RECORDS TO USE Block Start

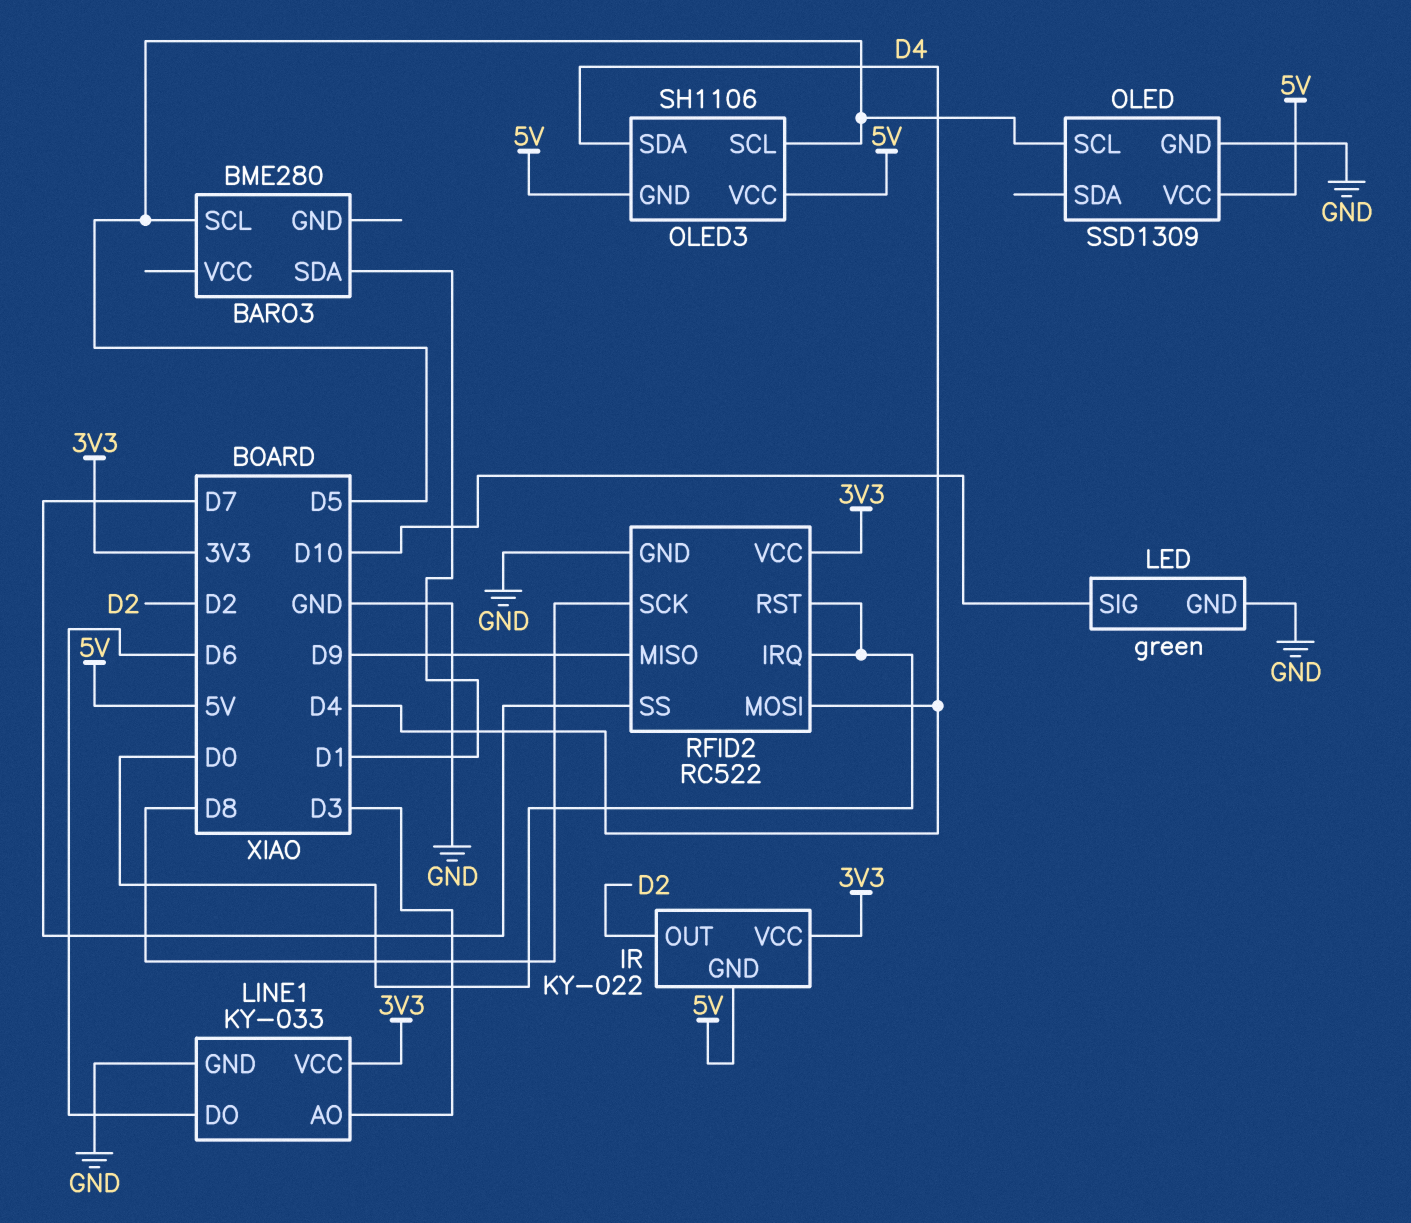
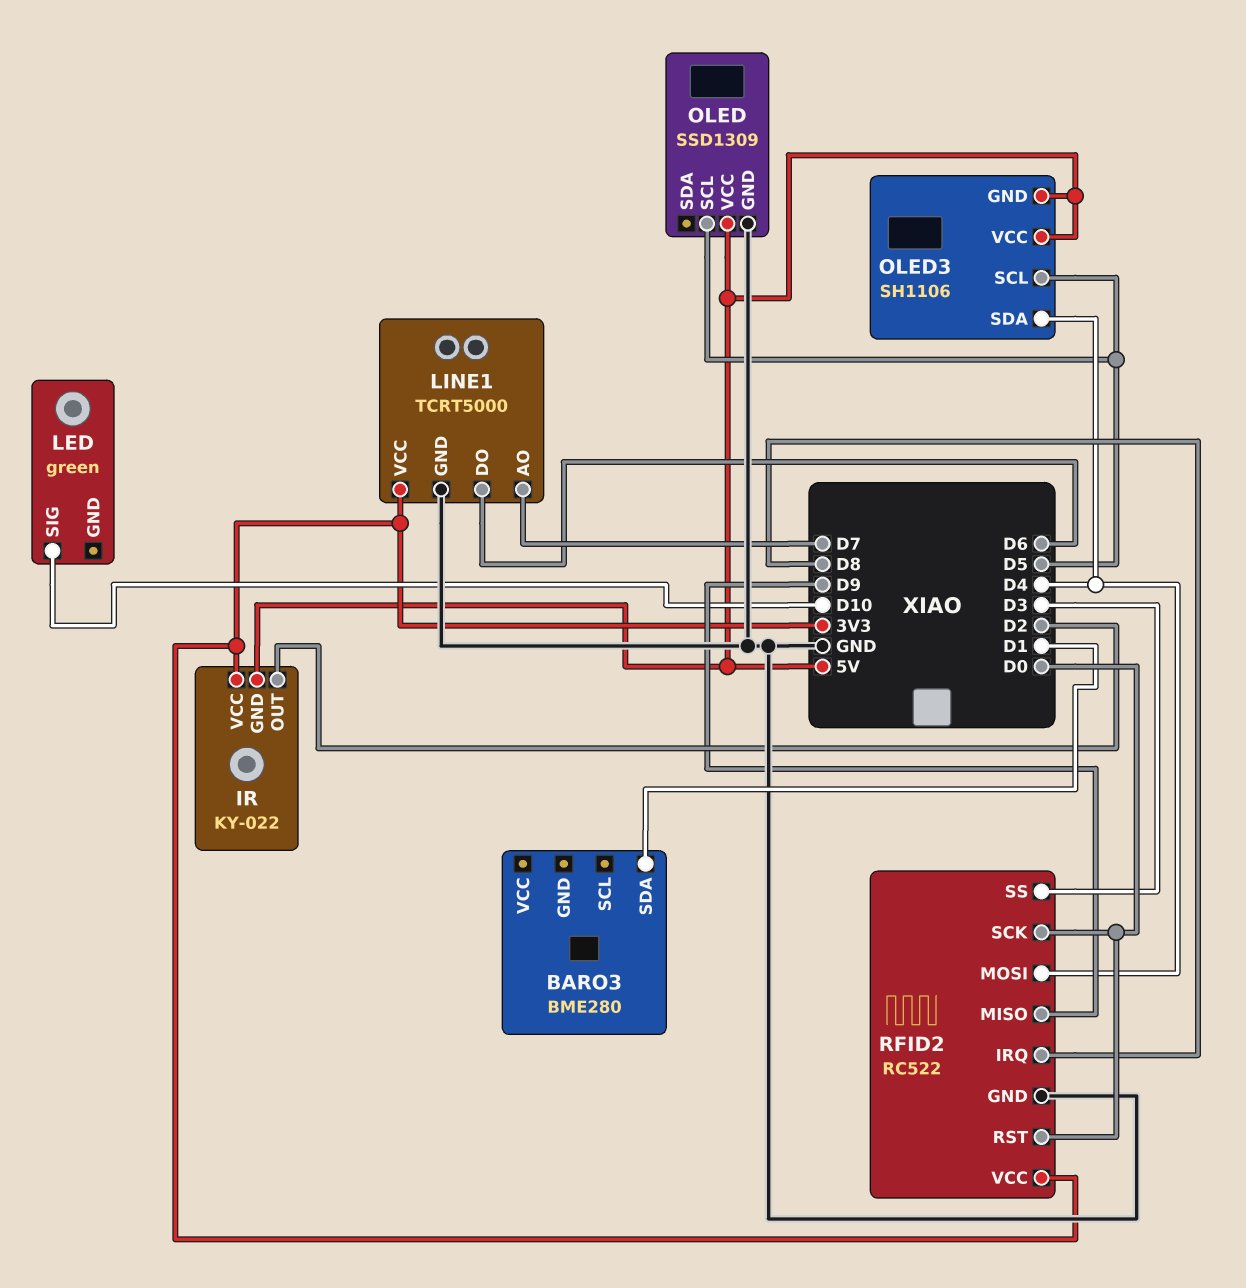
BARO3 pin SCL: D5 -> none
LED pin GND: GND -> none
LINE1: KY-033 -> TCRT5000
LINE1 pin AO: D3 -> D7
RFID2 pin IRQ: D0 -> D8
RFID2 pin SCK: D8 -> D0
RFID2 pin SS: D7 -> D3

RECORDS TO USE Block End
RECORDS TO USE Block Start

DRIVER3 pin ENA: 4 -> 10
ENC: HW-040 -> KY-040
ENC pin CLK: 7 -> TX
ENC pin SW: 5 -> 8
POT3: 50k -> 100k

RECORDS TO USE Block End

TASK BRIEF =>
From the material above, set down exactly the lines starting at the one with "LED pin GND: GND -> none" and ending at the one with "RFID2 pin SS: D7 -> D3", end lines included.

FINISHED TASK =>
LED pin GND: GND -> none
LINE1: KY-033 -> TCRT5000
LINE1 pin AO: D3 -> D7
RFID2 pin IRQ: D0 -> D8
RFID2 pin SCK: D8 -> D0
RFID2 pin SS: D7 -> D3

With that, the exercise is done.